### ABOUT THIS TASK
Work out how many lines in the data below contain "right", and state that count with nothing added.

### RECORDS TO PROCESS
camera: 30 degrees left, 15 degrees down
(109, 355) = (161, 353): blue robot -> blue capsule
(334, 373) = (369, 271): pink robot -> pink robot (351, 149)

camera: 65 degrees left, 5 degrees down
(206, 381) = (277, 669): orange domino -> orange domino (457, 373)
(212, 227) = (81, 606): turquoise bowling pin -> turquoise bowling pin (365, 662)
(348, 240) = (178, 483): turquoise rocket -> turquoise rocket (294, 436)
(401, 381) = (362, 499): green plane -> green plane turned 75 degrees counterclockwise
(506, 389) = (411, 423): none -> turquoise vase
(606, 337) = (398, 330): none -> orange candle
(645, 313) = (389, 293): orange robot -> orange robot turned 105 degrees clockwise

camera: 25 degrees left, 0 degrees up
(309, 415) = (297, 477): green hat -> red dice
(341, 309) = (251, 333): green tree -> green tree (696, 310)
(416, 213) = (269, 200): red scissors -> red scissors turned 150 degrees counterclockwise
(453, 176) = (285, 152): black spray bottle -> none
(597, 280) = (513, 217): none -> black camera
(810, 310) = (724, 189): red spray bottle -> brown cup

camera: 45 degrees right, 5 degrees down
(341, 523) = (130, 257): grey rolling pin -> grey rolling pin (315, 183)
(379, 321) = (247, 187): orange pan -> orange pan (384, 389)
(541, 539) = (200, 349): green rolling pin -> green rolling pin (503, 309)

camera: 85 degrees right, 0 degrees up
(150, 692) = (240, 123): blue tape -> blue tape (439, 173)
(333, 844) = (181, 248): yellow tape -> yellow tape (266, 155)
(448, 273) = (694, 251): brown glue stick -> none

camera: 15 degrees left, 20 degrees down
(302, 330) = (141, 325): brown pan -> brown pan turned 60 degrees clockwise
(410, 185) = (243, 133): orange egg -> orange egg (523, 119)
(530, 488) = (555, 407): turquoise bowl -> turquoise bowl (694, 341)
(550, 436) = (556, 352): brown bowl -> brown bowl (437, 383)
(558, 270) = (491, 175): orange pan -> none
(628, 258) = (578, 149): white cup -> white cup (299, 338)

### SOLUTION FOR THIS TASK
2